REQUIRED ACTION:
You are asked to filter the data below and copy every line holding "none".
---- SUPPLIED DATA
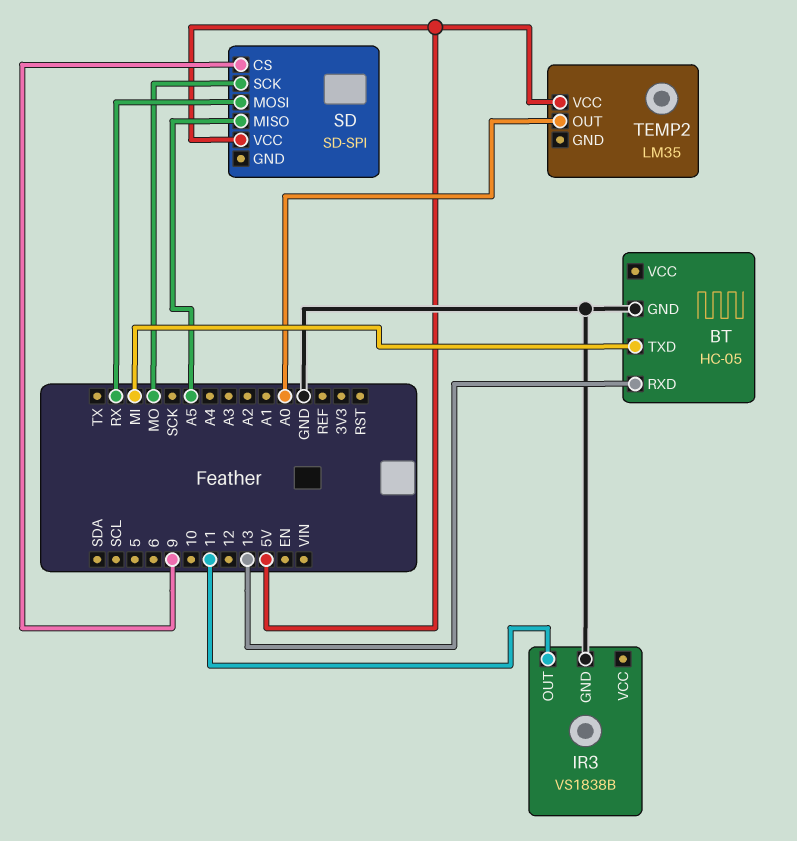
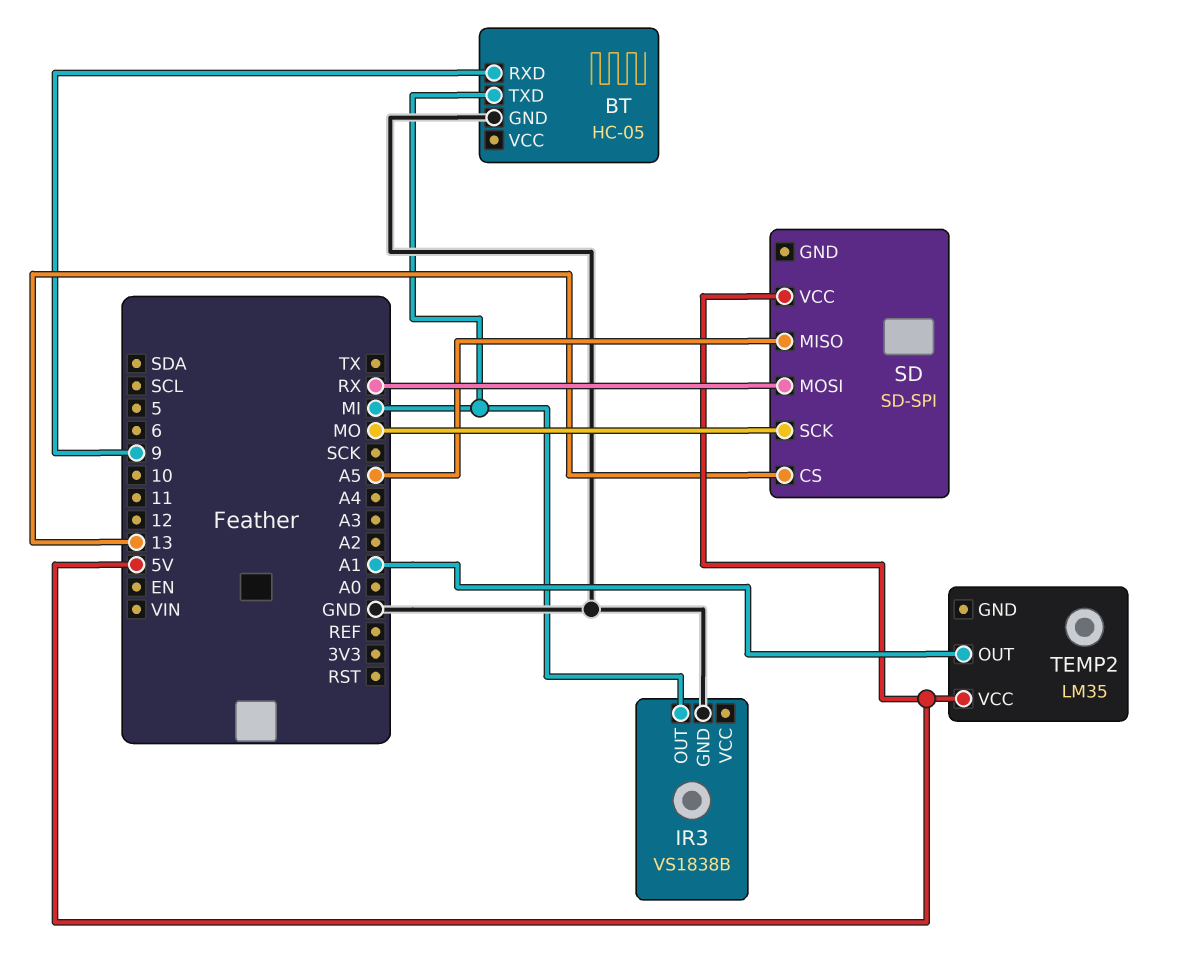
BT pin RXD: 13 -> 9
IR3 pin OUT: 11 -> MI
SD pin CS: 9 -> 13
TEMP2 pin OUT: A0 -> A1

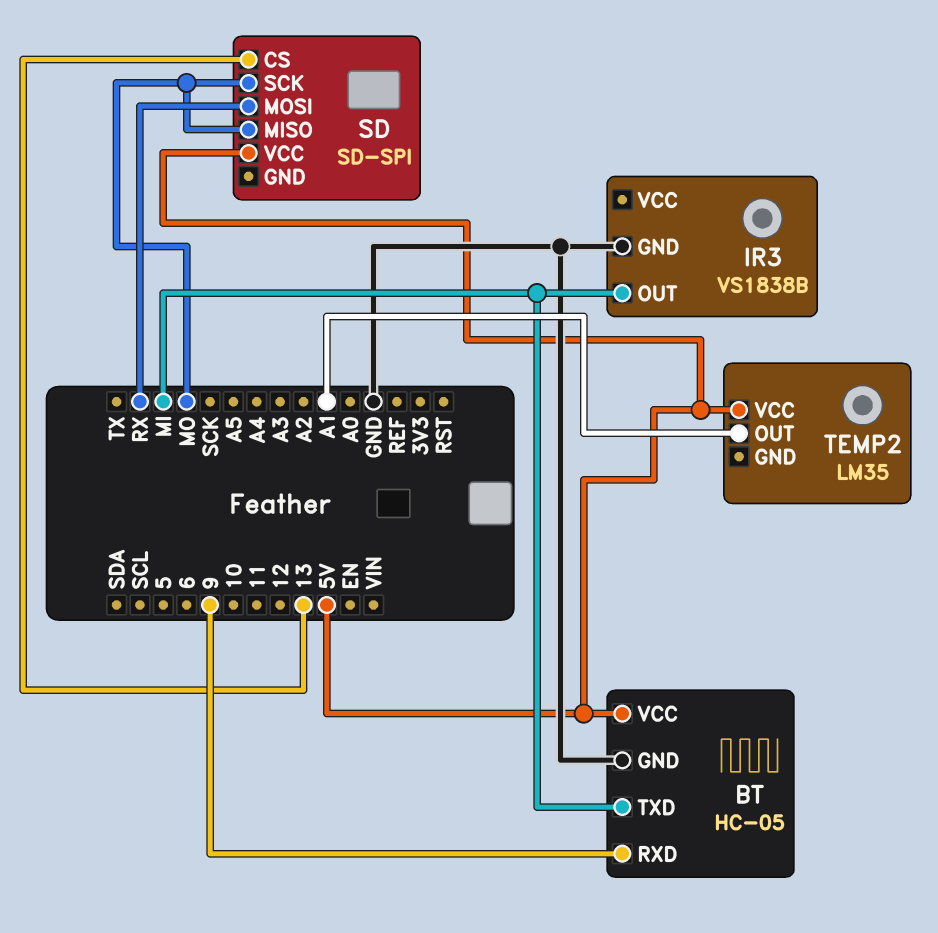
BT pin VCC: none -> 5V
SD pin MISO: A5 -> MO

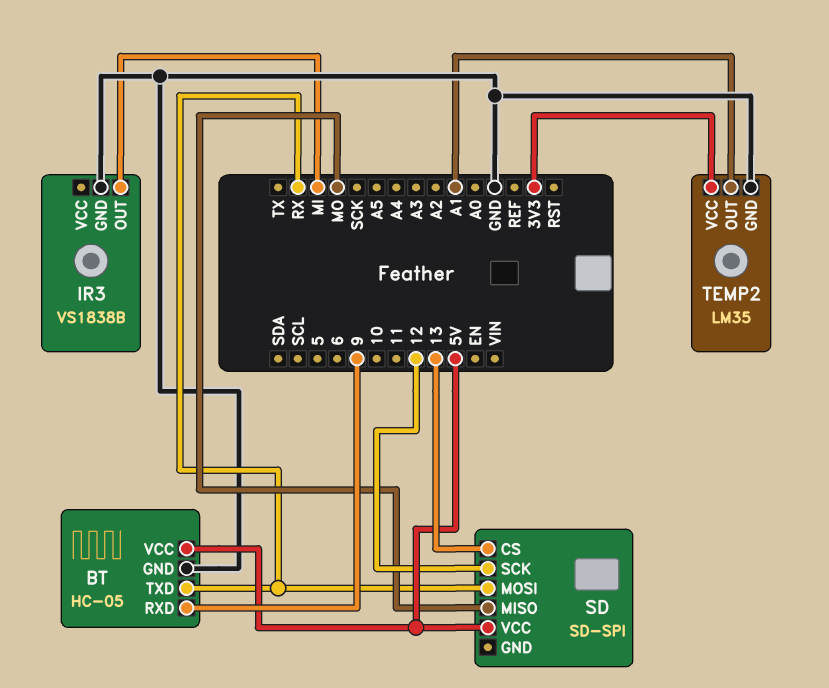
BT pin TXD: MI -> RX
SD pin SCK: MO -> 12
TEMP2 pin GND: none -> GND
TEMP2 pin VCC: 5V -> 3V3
--------
---- SUPPLIED DATA
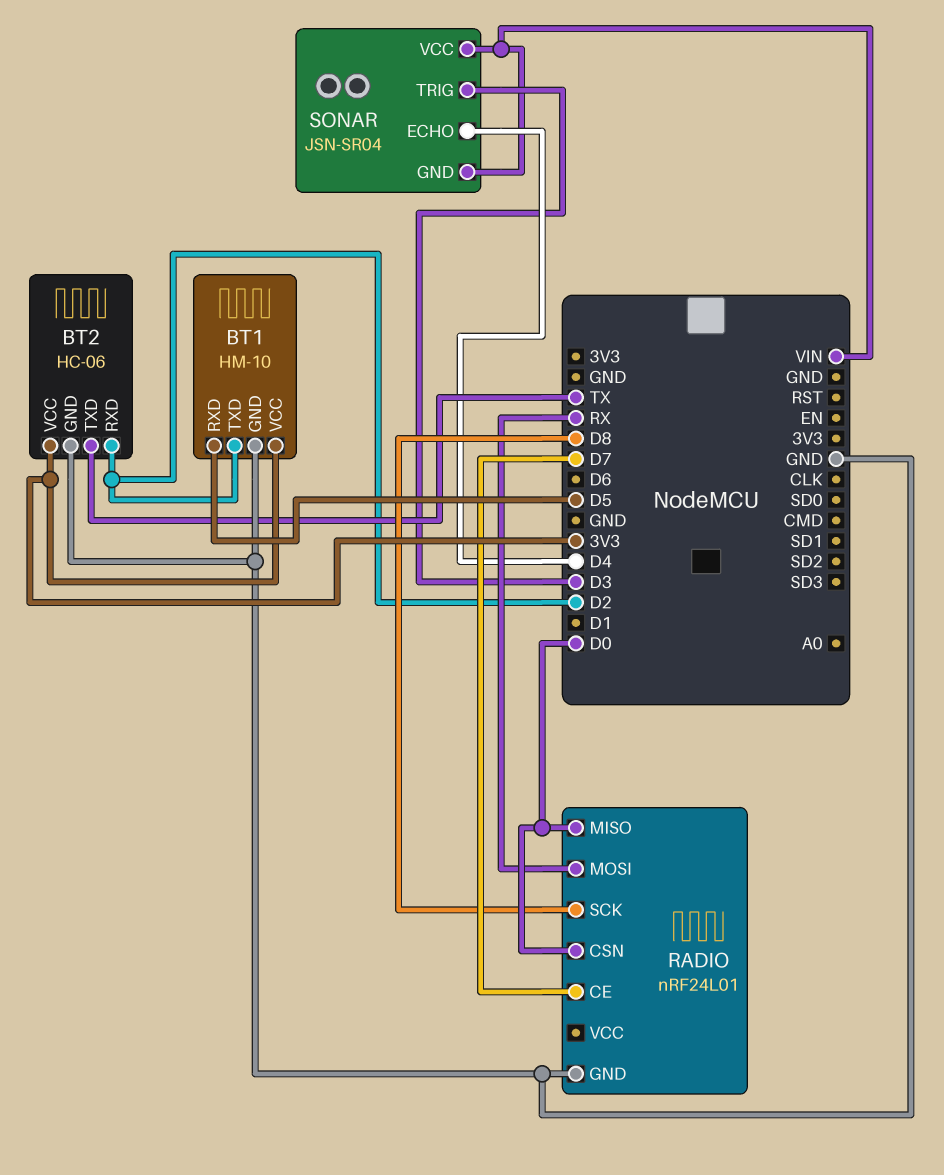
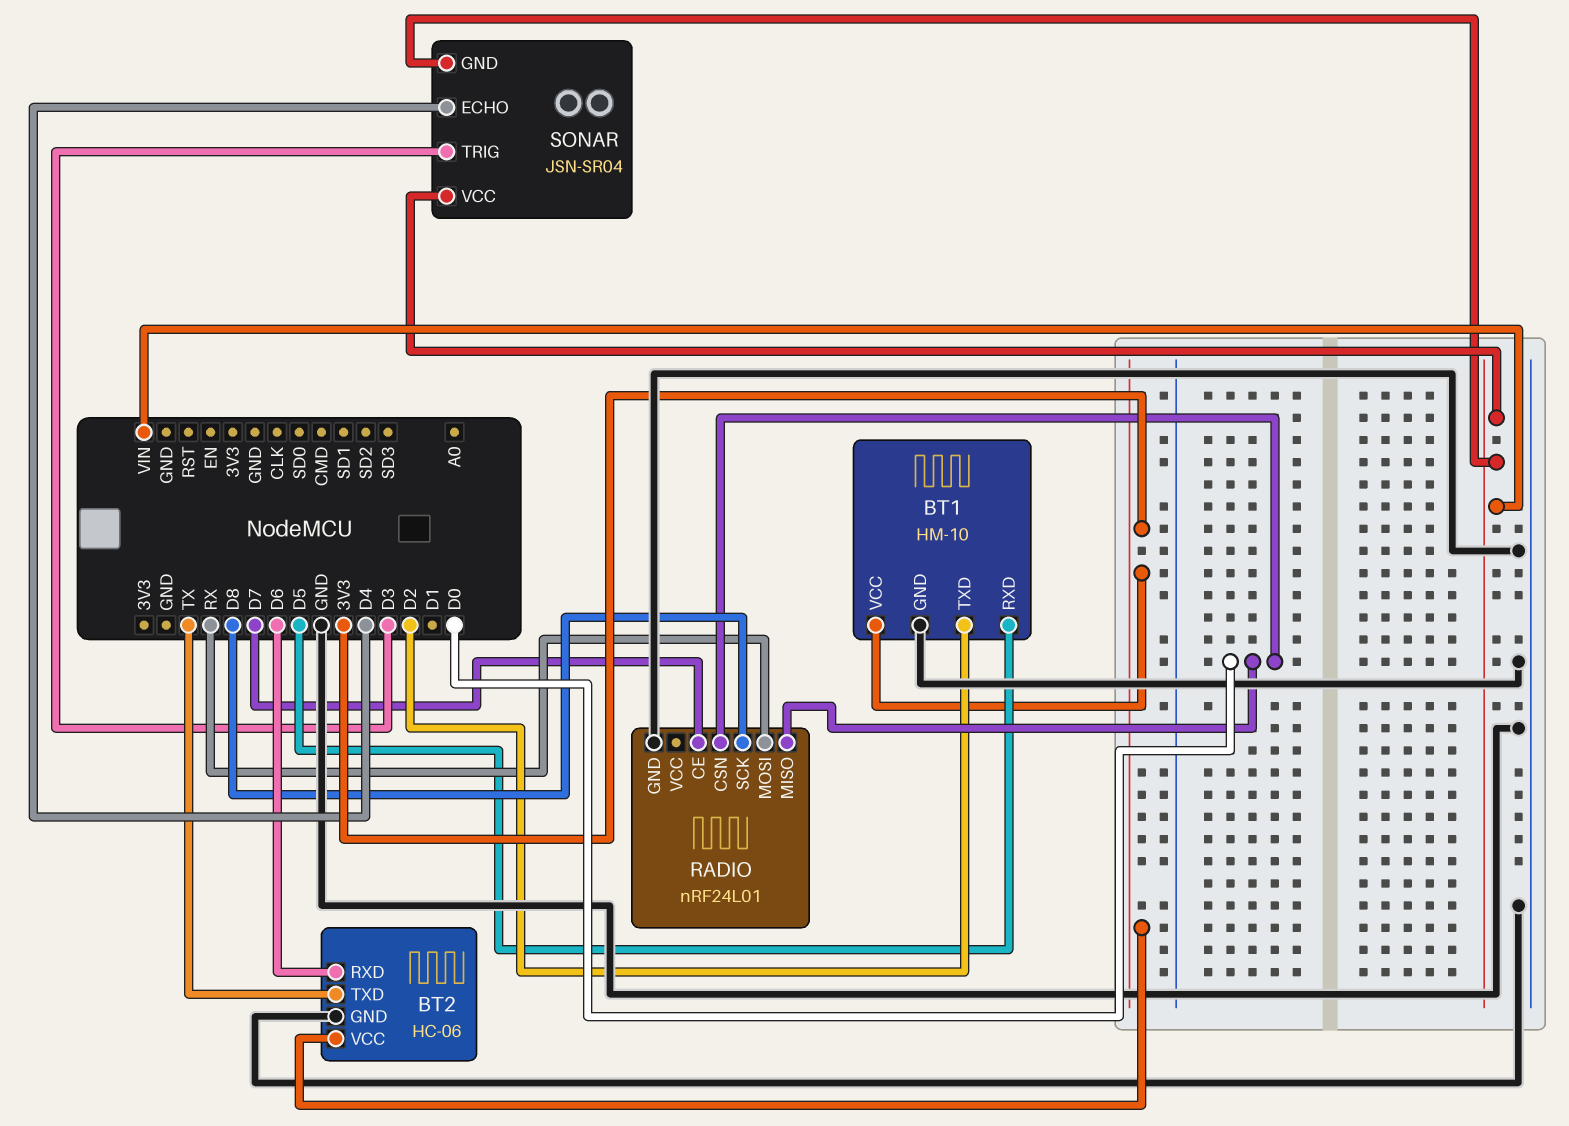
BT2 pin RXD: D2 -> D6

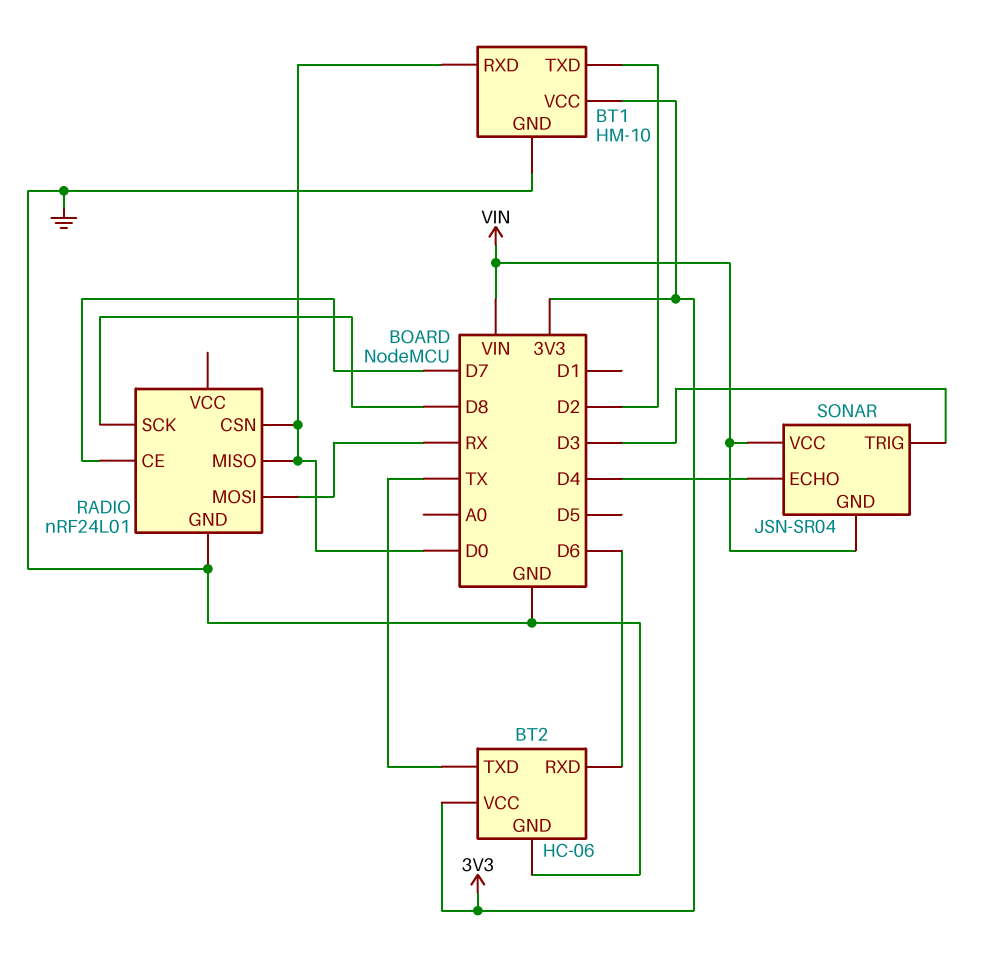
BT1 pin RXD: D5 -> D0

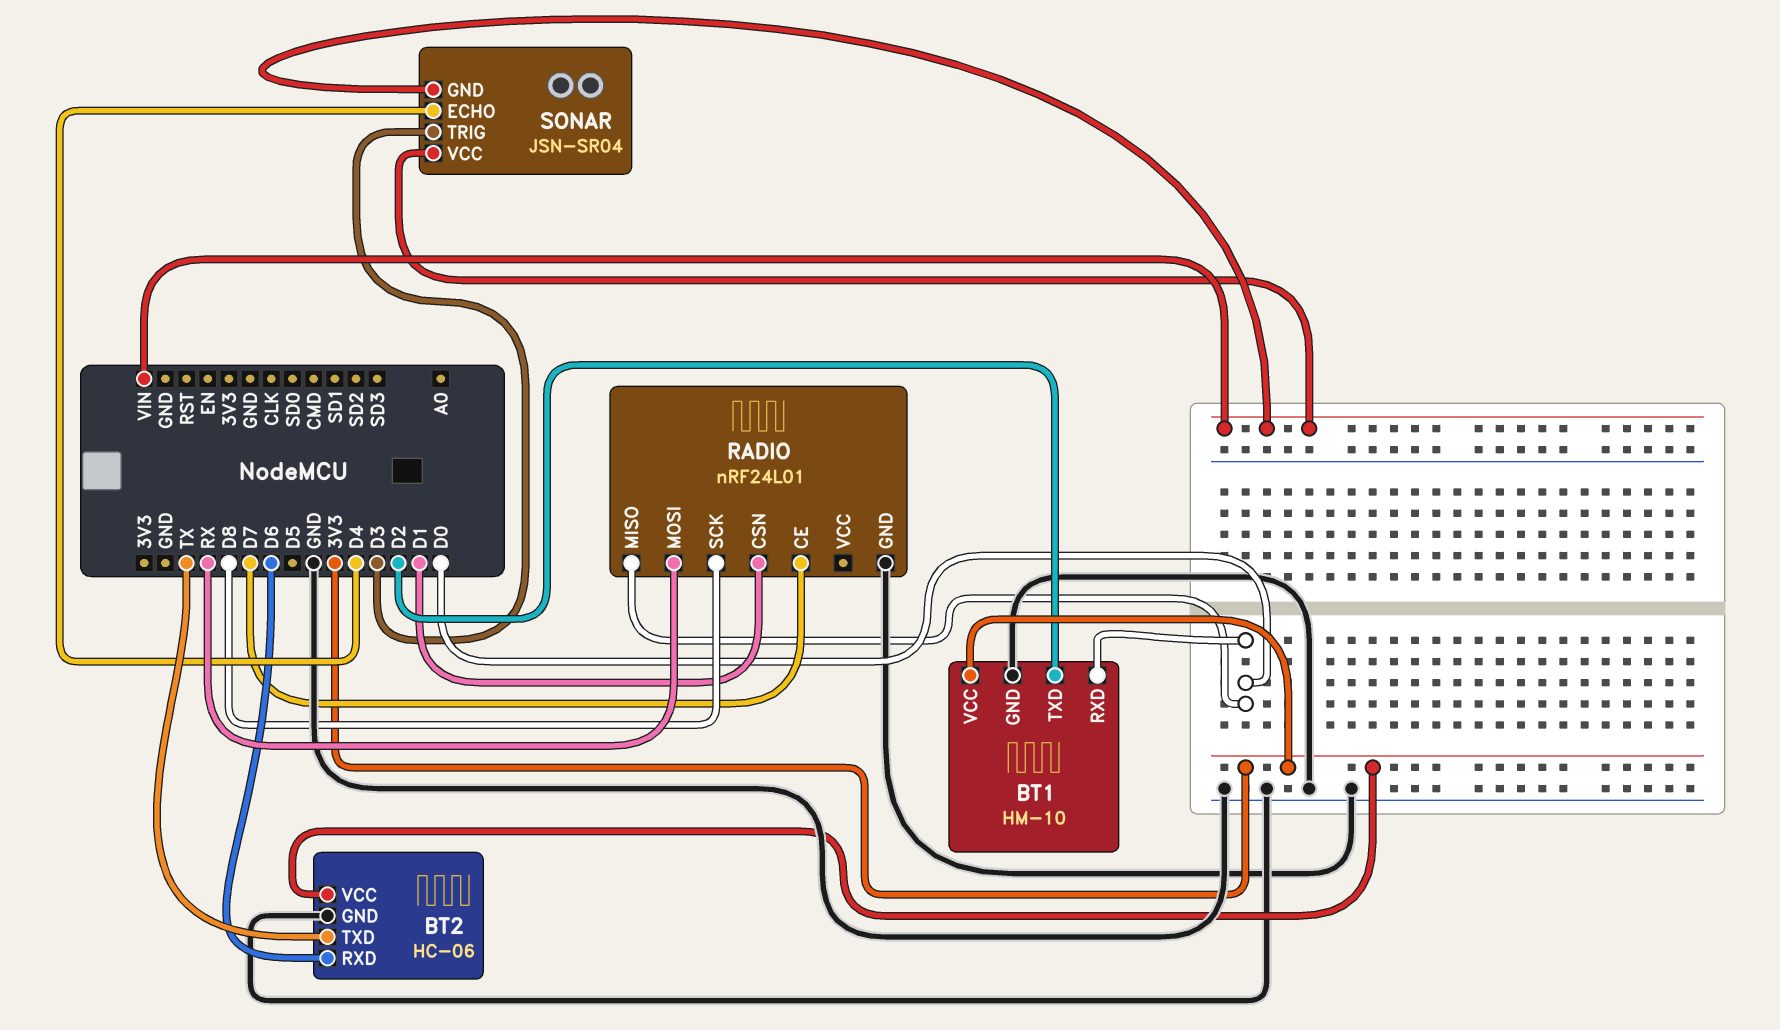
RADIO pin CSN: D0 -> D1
--------
SOLUTION FOR THIS EXERCISE:
BT pin VCC: none -> 5V
TEMP2 pin GND: none -> GND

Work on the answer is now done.